──────── Extracted entries
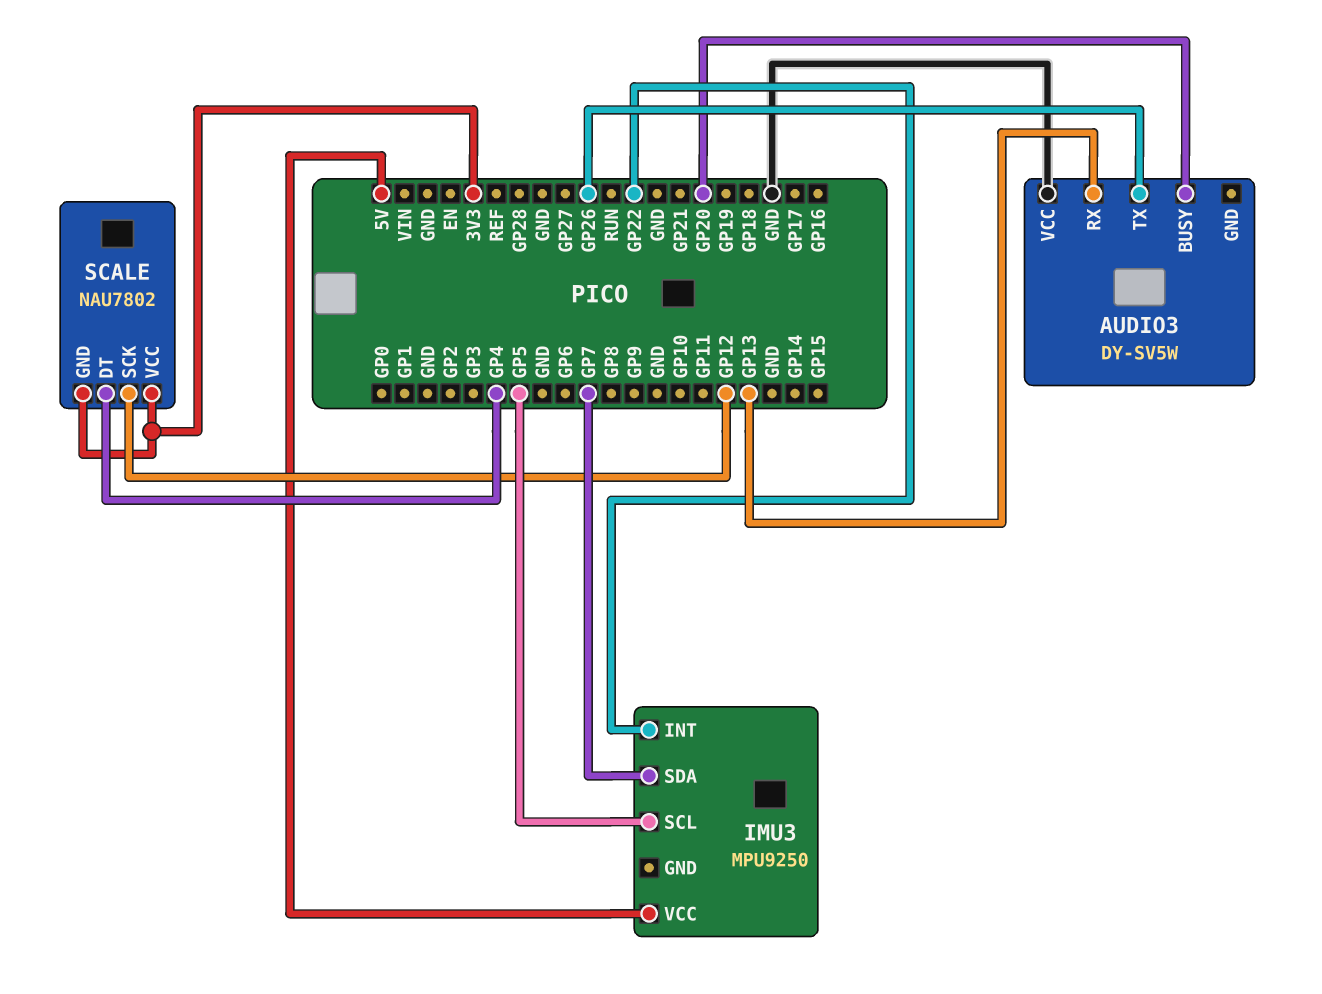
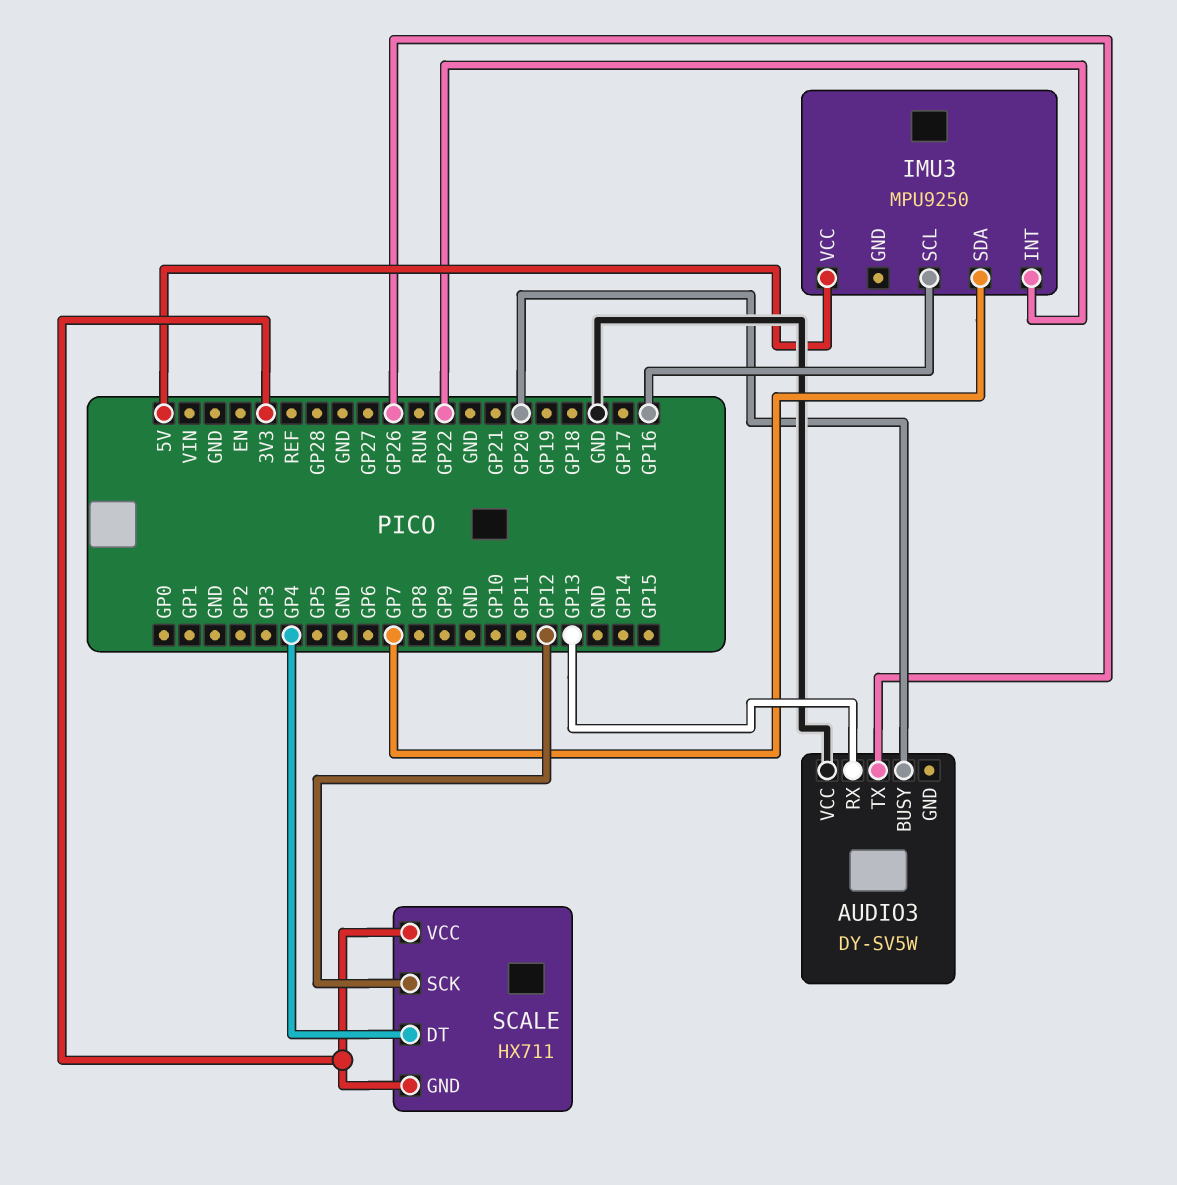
IMU3 pin SCL: GP5 -> GP16
SCALE: NAU7802 -> HX711

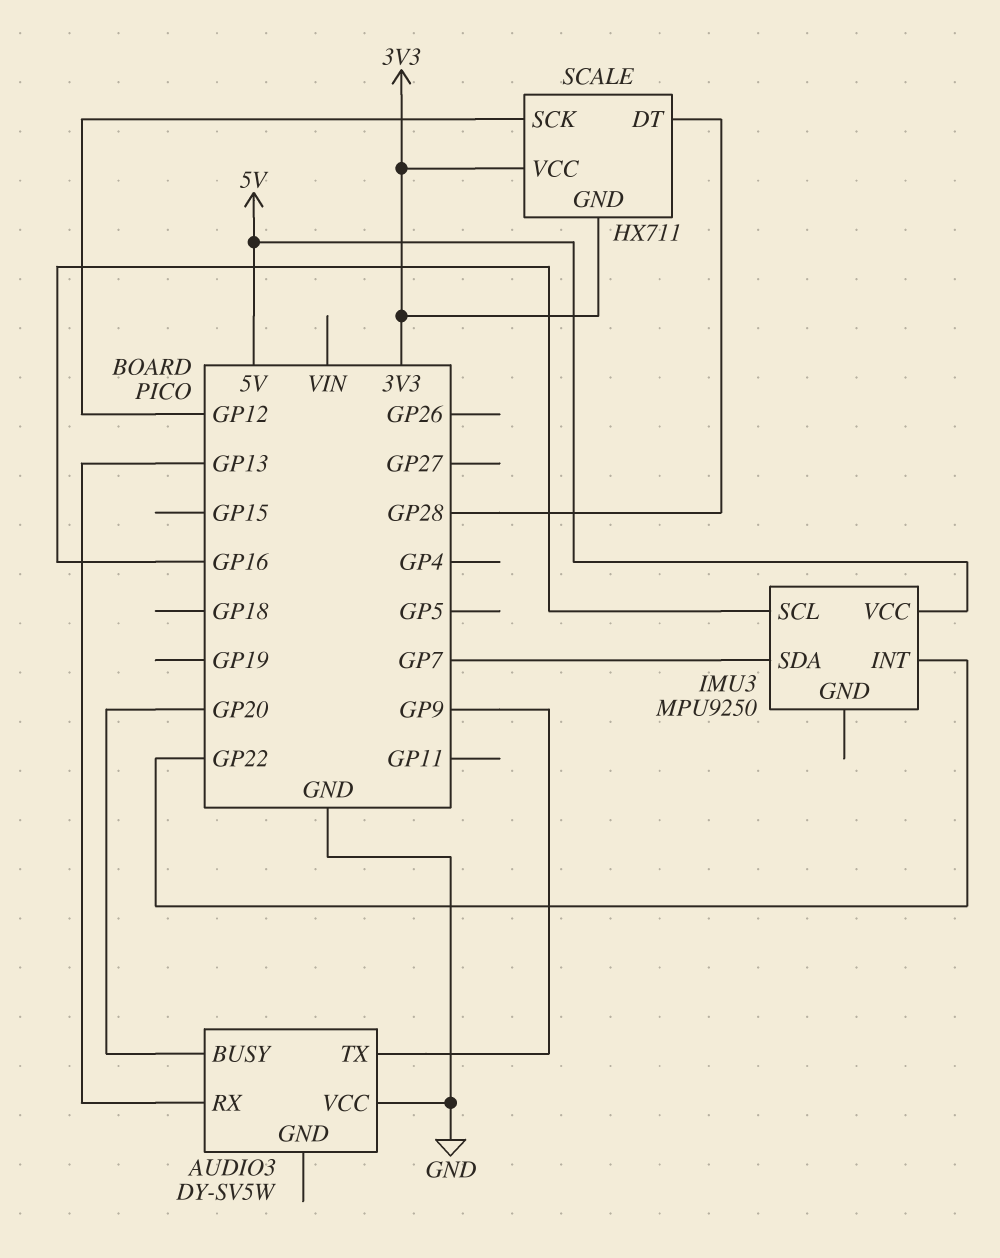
AUDIO3 pin TX: GP26 -> GP9
SCALE pin DT: GP4 -> GP28

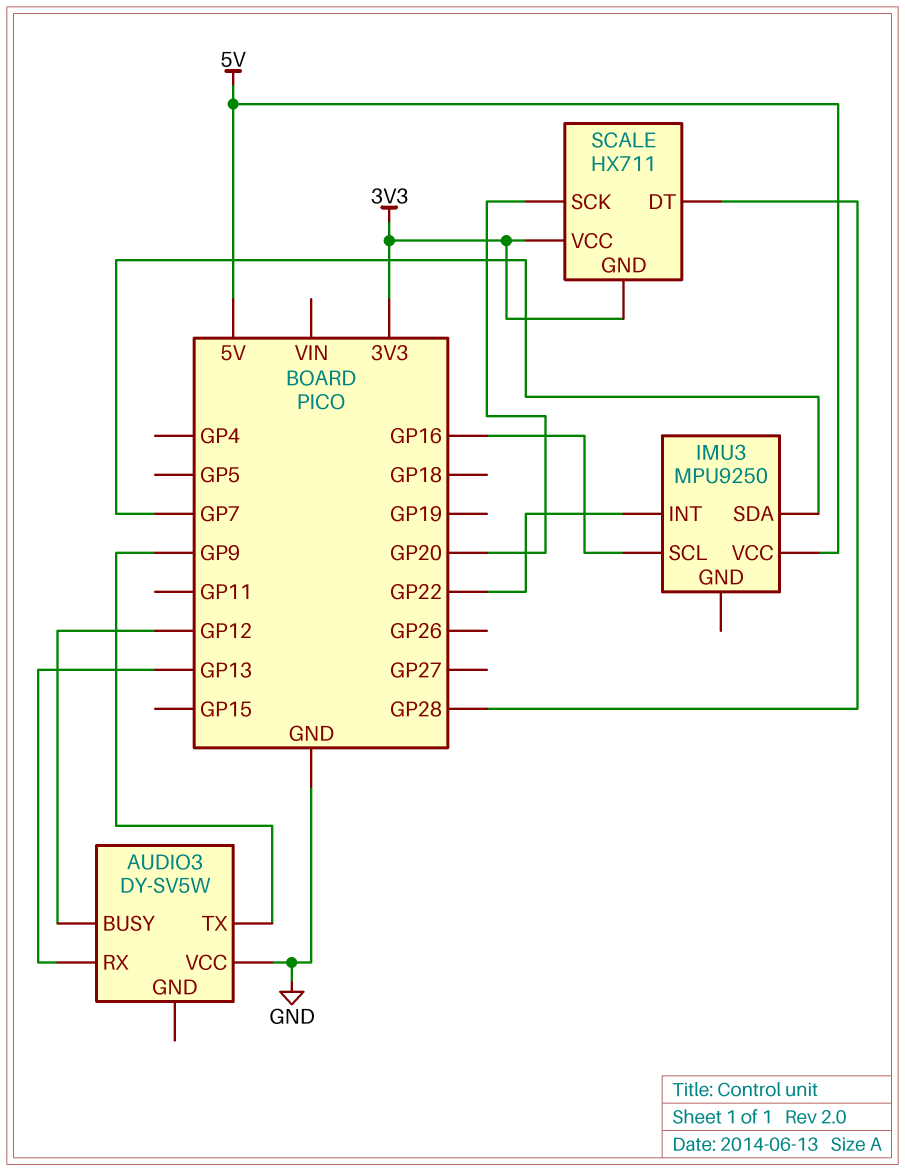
AUDIO3 pin BUSY: GP20 -> GP12
SCALE pin SCK: GP12 -> GP20

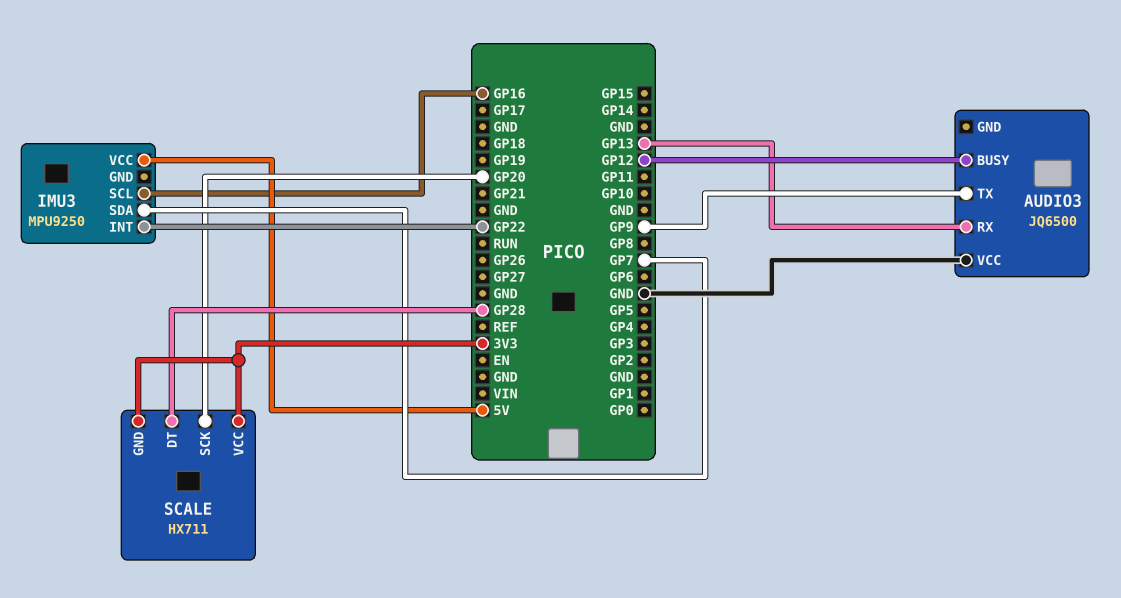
AUDIO3: DY-SV5W -> JQ6500

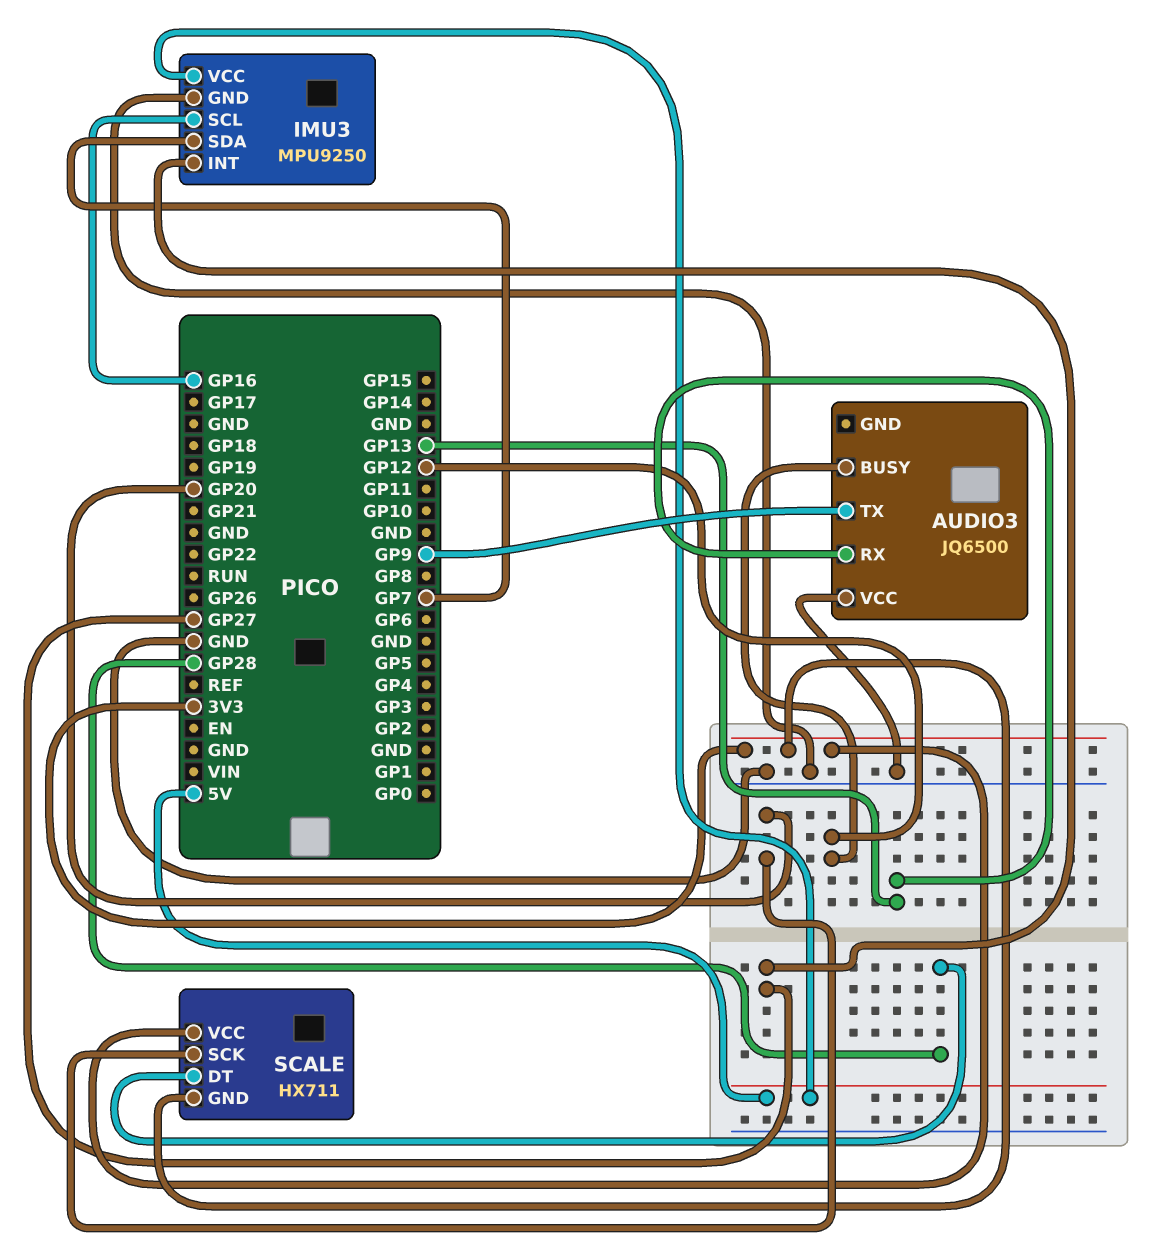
IMU3 pin GND: none -> GND
IMU3 pin INT: GP22 -> GP27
────────────────
• Assignment
Each line of the listing above must be given again exactly; the pictures are to be left out.

• Response
IMU3 pin SCL: GP5 -> GP16
SCALE: NAU7802 -> HX711

AUDIO3 pin TX: GP26 -> GP9
SCALE pin DT: GP4 -> GP28

AUDIO3 pin BUSY: GP20 -> GP12
SCALE pin SCK: GP12 -> GP20

AUDIO3: DY-SV5W -> JQ6500

IMU3 pin GND: none -> GND
IMU3 pin INT: GP22 -> GP27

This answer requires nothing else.